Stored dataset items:
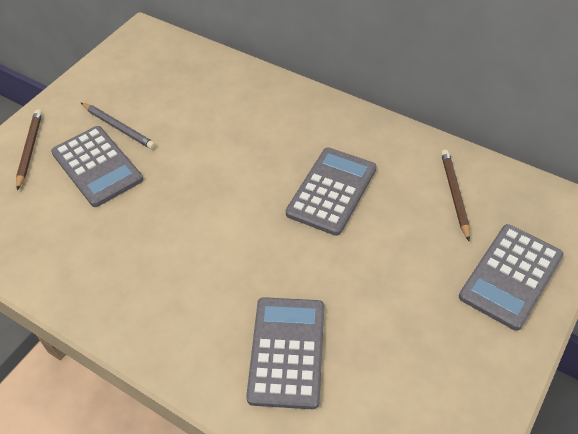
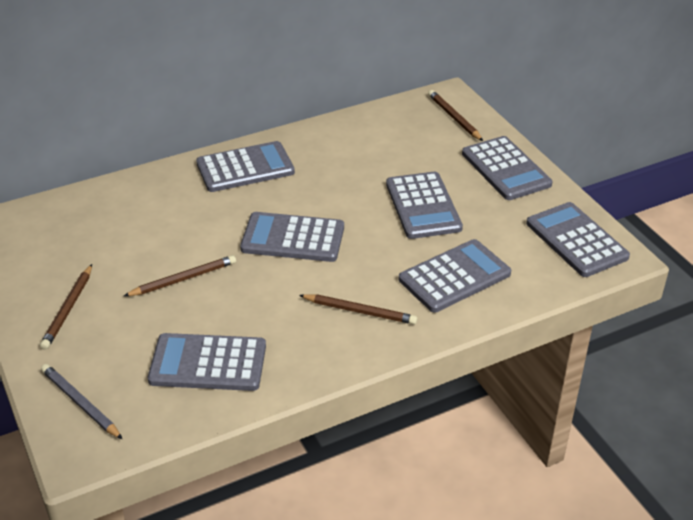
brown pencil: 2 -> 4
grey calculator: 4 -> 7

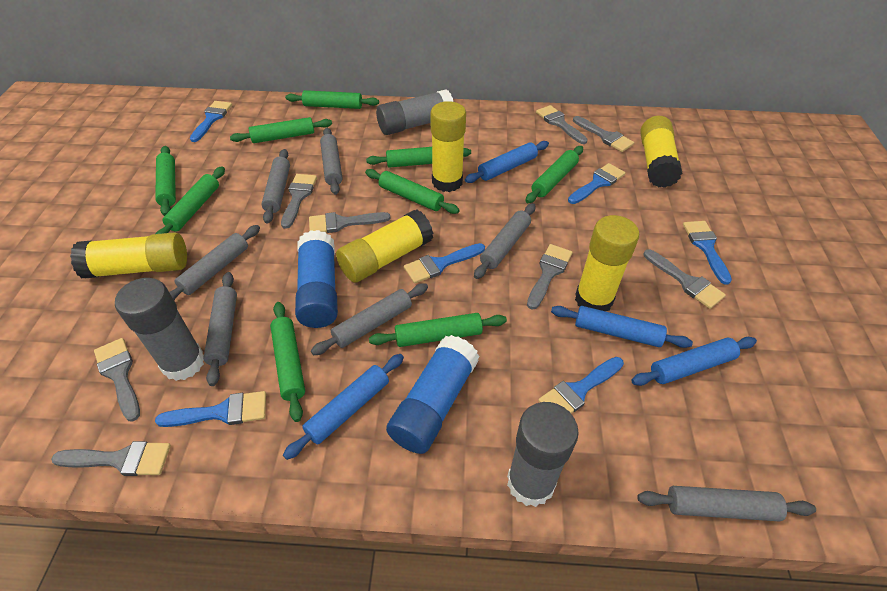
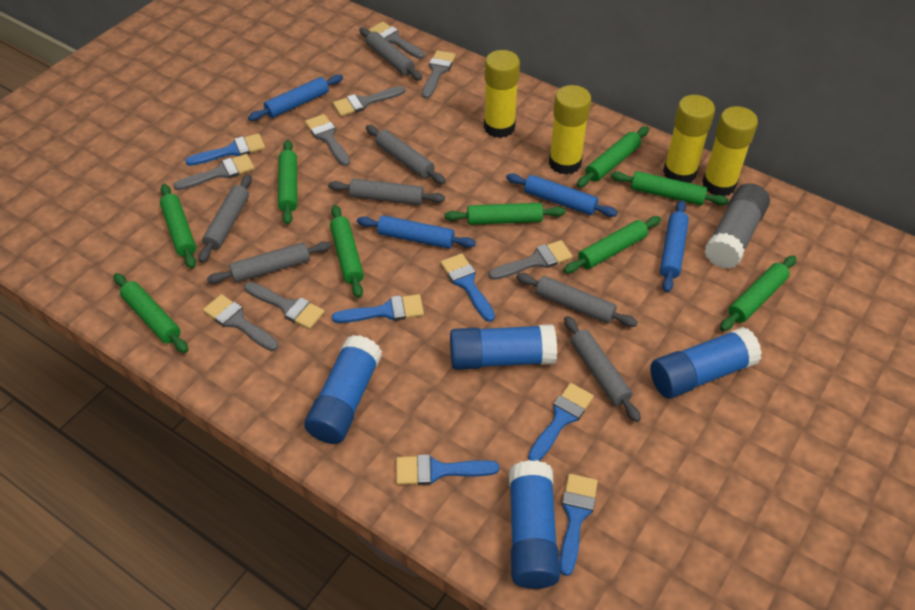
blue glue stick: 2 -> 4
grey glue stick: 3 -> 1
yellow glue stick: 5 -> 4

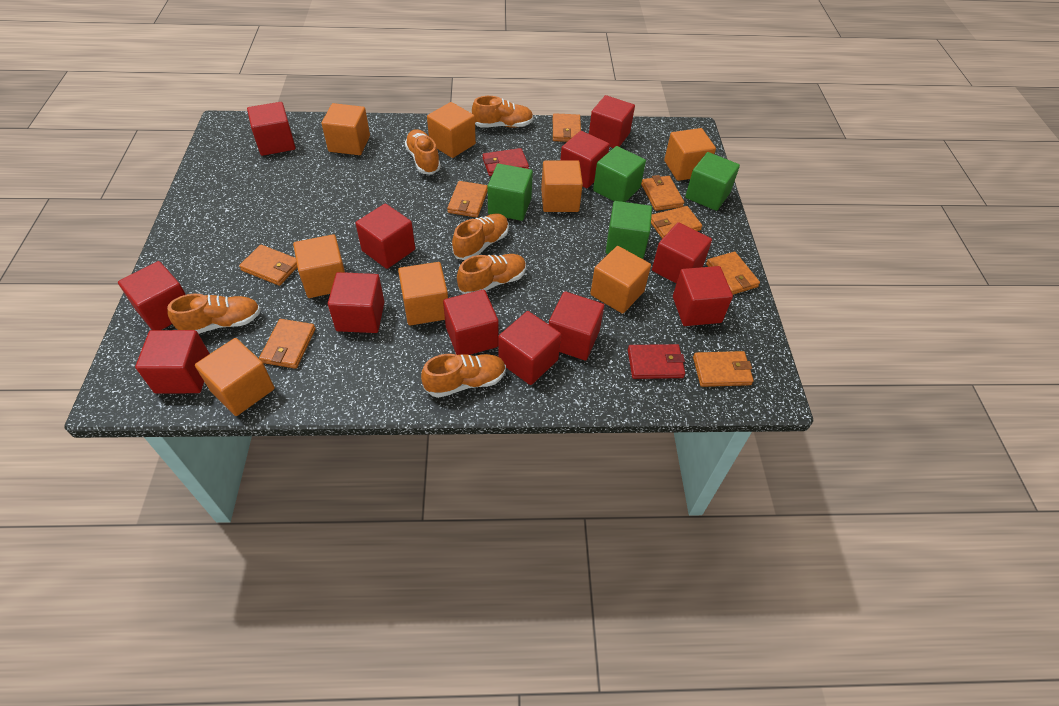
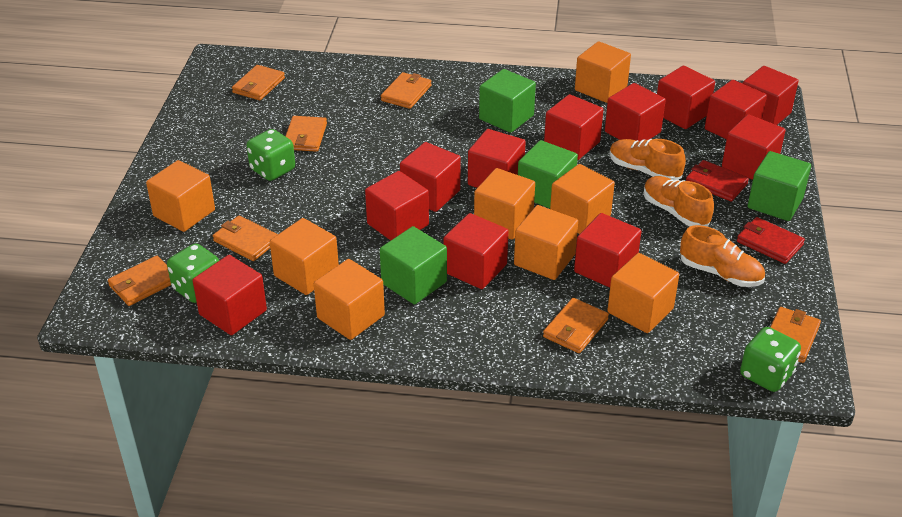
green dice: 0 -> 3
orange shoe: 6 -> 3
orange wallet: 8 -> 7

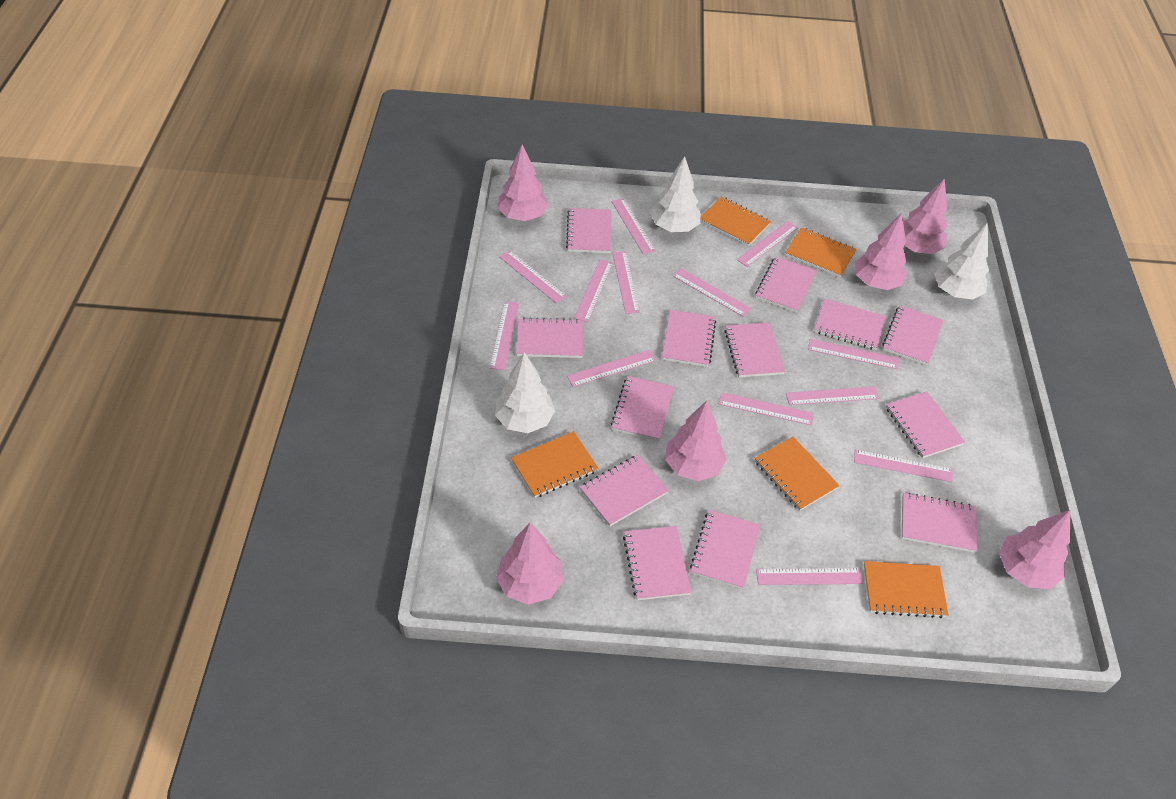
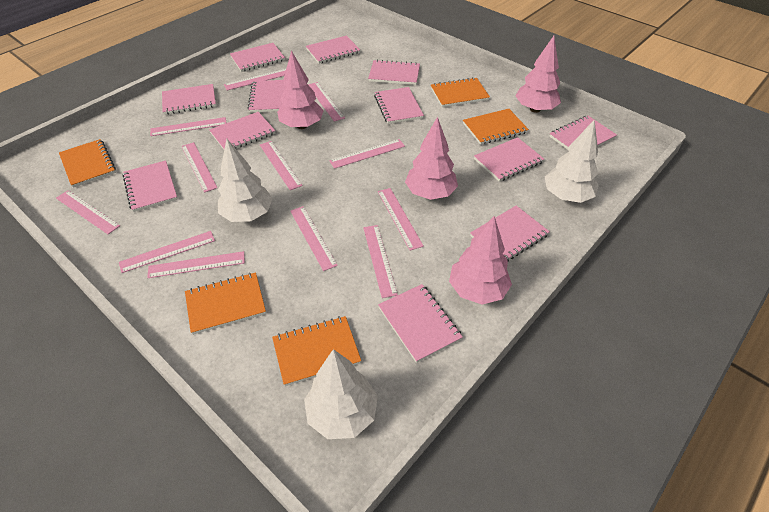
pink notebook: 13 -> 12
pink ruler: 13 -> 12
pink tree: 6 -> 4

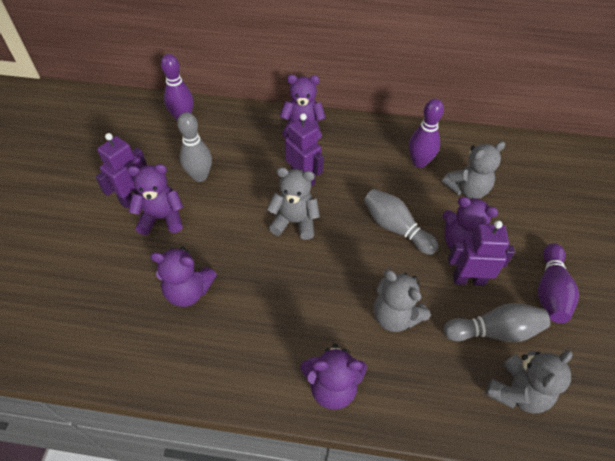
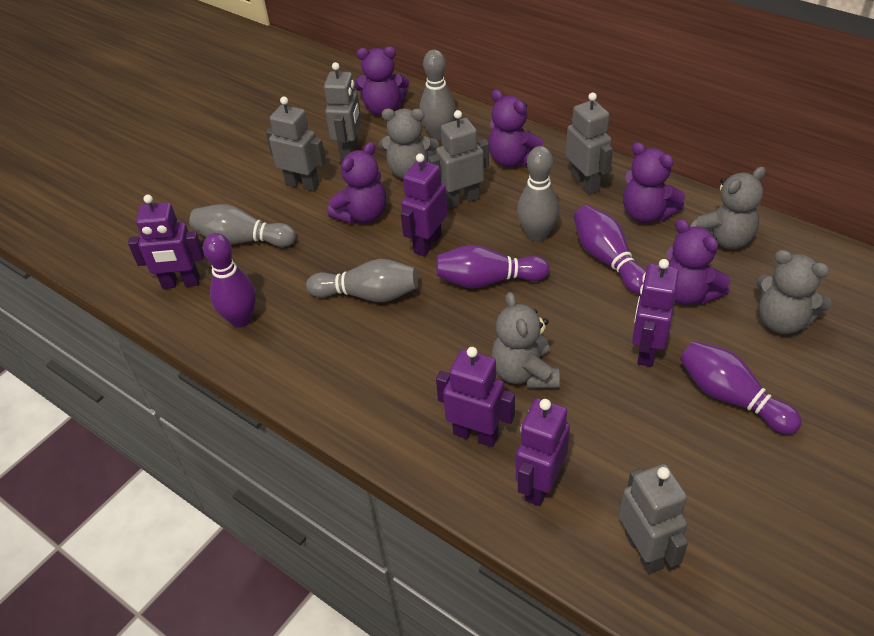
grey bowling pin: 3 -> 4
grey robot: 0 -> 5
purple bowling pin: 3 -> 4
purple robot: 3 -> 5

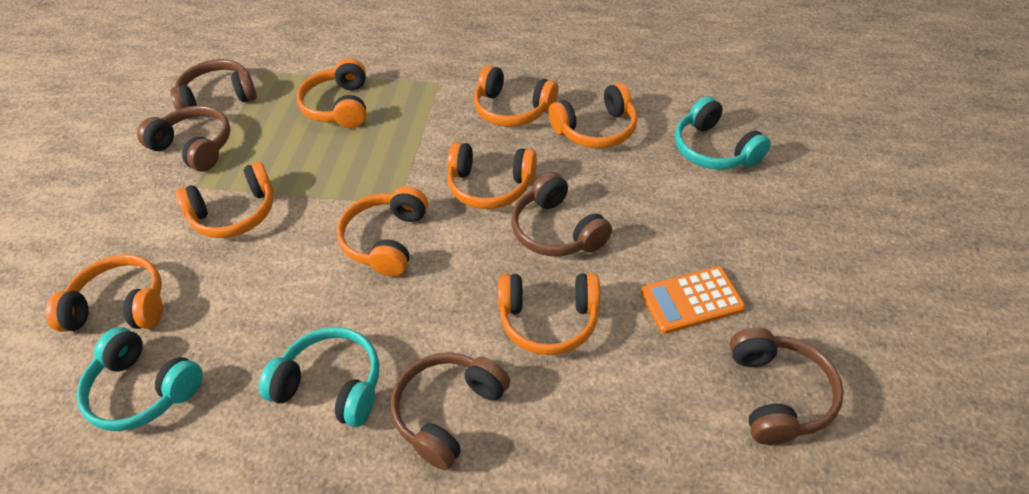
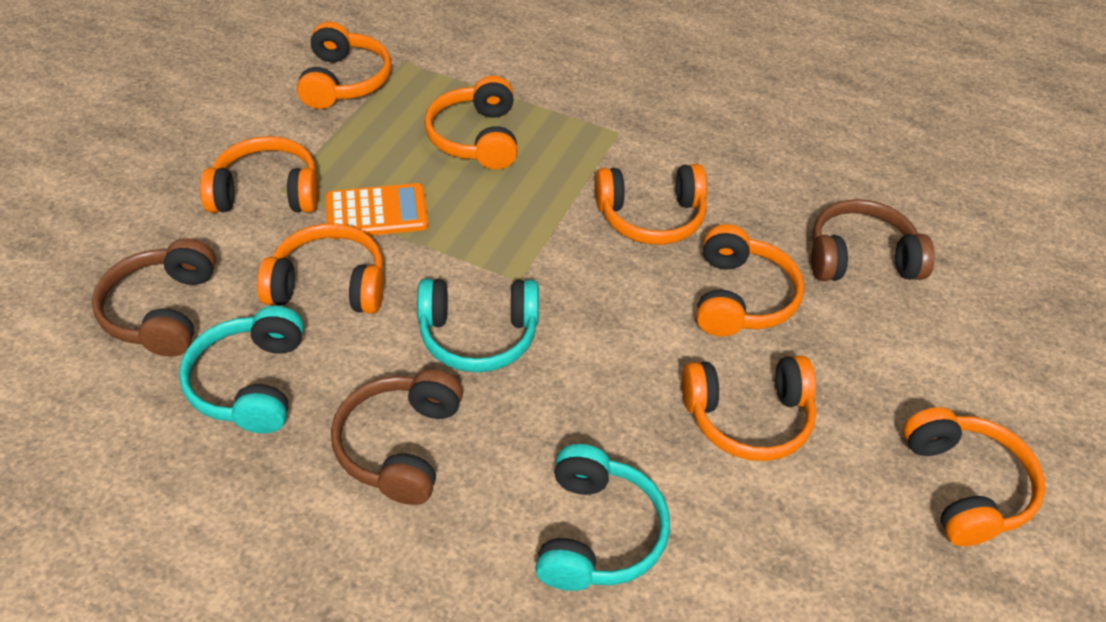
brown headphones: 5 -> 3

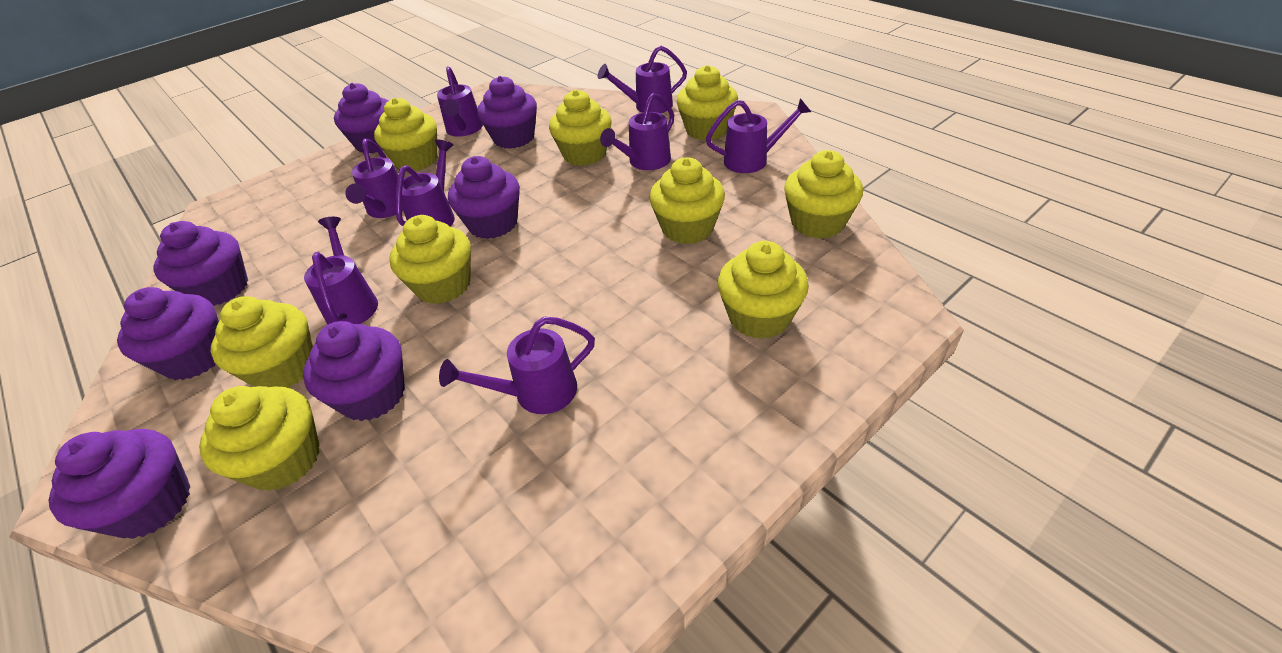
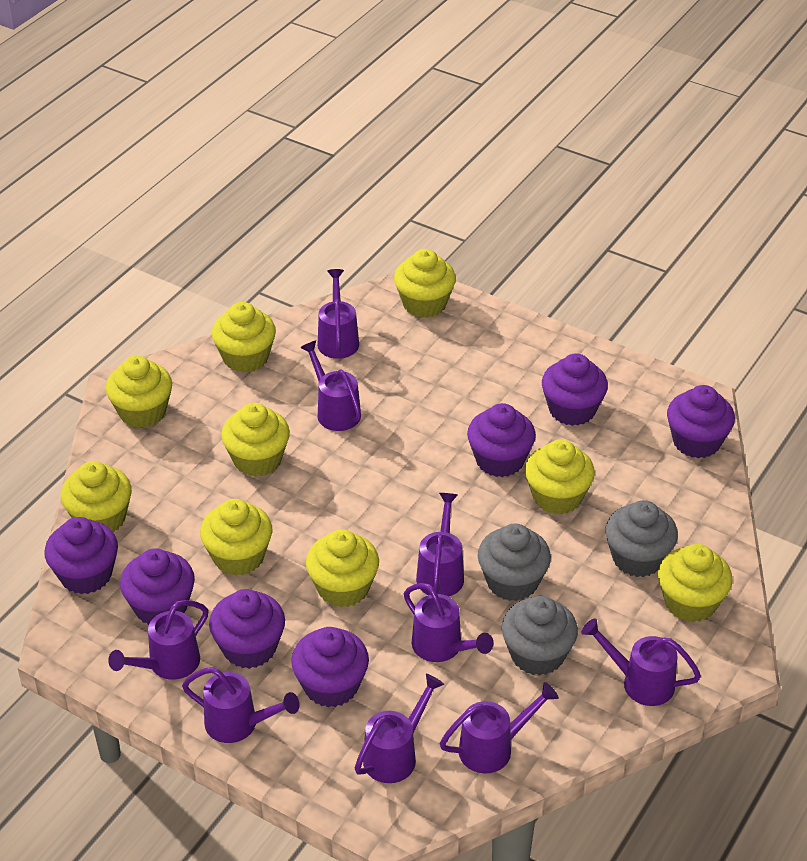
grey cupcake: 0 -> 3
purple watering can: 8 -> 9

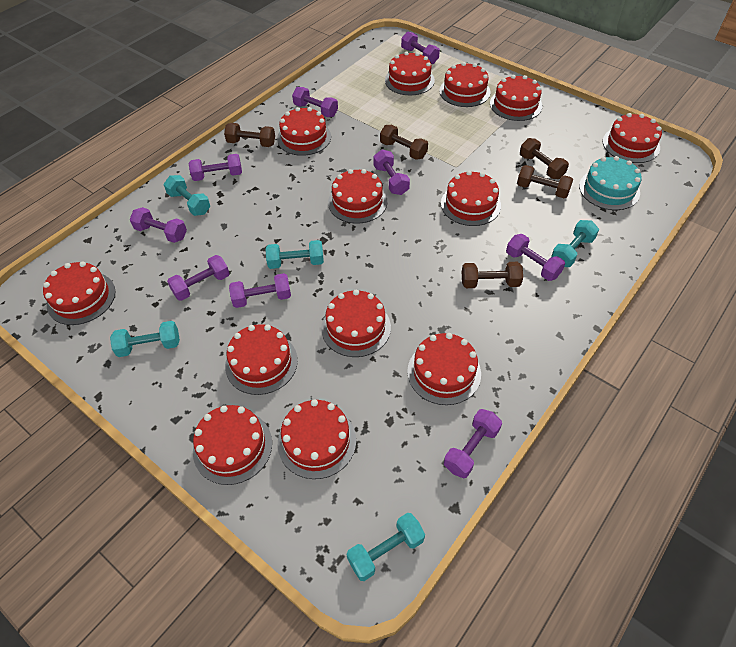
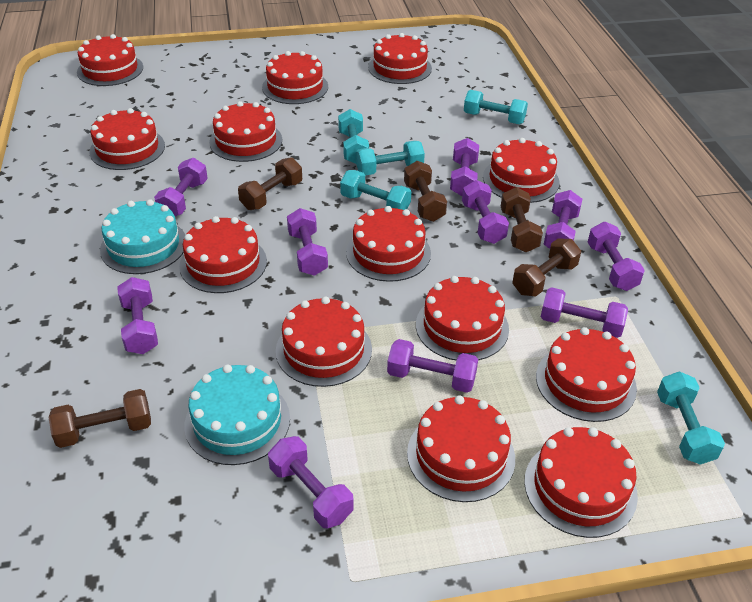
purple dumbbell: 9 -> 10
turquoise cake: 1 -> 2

- [PROBLEM TO WORK ON]: Give back word for word the lines from the one containing "grey cupcake: 0 -> 3" through the final line of the data above. Pictures are to be left out.

- [REPLY TO THE TASK]:
grey cupcake: 0 -> 3
purple watering can: 8 -> 9

purple dumbbell: 9 -> 10
turquoise cake: 1 -> 2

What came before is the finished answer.